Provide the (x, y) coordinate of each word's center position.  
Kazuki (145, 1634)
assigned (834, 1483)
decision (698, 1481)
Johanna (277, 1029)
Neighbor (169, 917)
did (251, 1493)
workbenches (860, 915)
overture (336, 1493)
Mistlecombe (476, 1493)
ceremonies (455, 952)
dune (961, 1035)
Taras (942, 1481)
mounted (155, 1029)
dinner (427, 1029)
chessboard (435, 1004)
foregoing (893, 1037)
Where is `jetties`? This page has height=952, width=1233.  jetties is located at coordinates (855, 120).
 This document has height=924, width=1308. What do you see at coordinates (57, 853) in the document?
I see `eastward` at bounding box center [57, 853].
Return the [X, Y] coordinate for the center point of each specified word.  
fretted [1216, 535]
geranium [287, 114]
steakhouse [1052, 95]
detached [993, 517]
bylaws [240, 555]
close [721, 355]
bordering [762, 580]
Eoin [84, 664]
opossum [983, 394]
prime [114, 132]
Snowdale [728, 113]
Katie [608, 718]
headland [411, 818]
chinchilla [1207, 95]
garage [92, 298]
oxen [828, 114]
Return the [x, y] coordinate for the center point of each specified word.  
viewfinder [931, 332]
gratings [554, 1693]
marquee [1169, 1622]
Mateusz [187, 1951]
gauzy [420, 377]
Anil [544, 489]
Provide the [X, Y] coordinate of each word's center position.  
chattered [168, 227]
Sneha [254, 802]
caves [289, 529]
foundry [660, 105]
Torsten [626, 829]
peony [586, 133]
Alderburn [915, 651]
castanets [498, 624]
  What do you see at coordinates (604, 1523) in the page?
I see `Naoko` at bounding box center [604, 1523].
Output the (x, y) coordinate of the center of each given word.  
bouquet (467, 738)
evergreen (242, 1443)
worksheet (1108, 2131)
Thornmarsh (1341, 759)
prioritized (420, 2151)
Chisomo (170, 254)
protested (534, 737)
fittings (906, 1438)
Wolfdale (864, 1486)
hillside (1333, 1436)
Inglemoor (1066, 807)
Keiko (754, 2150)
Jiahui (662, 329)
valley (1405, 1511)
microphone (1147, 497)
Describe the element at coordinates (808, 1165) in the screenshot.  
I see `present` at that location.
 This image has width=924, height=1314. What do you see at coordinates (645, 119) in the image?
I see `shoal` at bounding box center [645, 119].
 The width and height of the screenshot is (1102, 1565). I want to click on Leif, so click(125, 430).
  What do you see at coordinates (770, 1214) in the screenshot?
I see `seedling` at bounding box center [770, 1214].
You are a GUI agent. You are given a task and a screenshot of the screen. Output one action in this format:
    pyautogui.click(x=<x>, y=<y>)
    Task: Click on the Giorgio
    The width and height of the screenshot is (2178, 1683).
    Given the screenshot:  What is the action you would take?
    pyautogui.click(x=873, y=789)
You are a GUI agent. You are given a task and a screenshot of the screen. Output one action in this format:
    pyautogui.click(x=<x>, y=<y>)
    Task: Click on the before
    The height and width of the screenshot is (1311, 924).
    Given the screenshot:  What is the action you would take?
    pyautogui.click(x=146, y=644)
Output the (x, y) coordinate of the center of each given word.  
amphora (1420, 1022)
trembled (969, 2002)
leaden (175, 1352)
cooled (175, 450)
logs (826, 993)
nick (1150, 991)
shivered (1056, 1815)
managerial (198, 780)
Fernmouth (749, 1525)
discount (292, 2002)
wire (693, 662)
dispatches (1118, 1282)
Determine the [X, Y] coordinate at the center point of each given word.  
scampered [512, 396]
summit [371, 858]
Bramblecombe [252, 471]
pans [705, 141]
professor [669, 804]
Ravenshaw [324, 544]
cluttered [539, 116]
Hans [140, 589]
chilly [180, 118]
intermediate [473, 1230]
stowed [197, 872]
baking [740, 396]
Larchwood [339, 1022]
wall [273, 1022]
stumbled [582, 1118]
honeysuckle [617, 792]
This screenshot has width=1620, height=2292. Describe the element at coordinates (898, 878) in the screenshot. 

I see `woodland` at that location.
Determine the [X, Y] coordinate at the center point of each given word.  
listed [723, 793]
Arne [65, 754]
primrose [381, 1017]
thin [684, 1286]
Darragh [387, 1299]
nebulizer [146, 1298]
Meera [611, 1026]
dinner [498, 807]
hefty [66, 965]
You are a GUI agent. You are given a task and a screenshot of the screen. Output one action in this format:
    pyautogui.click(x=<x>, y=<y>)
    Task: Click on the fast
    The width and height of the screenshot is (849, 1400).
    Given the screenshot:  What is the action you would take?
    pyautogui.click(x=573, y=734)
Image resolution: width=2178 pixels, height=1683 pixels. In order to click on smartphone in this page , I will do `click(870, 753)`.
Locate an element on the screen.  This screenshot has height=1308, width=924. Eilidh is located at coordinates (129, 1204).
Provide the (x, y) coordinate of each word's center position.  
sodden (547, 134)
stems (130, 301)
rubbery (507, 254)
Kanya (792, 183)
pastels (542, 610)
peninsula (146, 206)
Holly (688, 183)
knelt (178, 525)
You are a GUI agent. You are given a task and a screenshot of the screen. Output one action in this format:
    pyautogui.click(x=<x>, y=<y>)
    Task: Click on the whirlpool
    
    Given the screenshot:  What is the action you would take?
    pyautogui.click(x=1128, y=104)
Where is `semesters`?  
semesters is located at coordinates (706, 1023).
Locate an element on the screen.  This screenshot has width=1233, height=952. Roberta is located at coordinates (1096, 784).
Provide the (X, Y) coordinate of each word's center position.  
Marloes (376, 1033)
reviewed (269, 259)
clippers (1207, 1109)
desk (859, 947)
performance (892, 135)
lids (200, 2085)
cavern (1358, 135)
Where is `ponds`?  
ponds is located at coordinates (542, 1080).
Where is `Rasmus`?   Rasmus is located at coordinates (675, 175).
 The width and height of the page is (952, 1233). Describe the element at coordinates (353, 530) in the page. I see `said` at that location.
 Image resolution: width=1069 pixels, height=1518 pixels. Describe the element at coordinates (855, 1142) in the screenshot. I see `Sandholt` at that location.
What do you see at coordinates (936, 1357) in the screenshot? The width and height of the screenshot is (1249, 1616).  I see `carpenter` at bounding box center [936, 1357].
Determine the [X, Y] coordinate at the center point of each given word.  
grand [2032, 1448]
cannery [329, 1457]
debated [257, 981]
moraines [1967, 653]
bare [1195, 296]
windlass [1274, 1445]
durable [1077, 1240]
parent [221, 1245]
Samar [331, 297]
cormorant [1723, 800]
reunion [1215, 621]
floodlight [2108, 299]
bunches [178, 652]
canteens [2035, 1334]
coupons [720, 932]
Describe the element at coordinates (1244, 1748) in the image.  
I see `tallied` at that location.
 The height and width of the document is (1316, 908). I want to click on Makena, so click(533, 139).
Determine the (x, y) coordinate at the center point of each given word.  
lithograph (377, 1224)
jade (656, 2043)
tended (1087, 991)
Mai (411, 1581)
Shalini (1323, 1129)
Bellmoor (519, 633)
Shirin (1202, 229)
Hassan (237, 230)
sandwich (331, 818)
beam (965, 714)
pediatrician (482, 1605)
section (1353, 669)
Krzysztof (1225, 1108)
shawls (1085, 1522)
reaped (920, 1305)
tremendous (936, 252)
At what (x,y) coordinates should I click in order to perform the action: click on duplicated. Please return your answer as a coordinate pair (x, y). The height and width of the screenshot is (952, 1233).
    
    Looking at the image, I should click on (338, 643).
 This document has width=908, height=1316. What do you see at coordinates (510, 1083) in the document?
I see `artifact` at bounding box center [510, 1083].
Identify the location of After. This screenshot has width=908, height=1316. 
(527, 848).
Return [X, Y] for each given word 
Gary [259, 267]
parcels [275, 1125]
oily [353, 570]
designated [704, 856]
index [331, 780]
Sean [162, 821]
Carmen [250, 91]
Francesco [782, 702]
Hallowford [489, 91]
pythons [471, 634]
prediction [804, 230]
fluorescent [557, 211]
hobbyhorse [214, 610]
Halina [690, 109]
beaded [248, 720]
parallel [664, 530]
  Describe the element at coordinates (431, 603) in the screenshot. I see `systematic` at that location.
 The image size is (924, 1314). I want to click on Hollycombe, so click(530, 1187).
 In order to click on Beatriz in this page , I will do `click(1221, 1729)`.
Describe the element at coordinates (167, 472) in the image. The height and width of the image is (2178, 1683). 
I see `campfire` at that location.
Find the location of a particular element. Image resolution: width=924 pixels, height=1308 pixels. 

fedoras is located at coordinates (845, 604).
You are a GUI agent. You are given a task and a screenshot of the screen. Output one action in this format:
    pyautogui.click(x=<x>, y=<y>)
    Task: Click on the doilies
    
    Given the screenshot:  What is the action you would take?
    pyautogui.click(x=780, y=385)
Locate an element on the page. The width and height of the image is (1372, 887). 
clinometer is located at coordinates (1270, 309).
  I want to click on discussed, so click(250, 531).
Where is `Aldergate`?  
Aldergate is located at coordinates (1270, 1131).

Challenge :: Rewrite the part of the records above that opens with the line containing "pediatrician (482, 1605)" and closes with the line containing "tremendous (936, 252)", both ends included, with each word left as is and every coordinate in the answers multiplied by 2.2 and rounded to a whole number, halves rounding up. Output only those lines.

Written response ::
pediatrician (1060, 3531)
section (2977, 1472)
Krzysztof (2695, 2438)
shawls (2387, 3348)
reaped (2024, 2871)
tremendous (2059, 554)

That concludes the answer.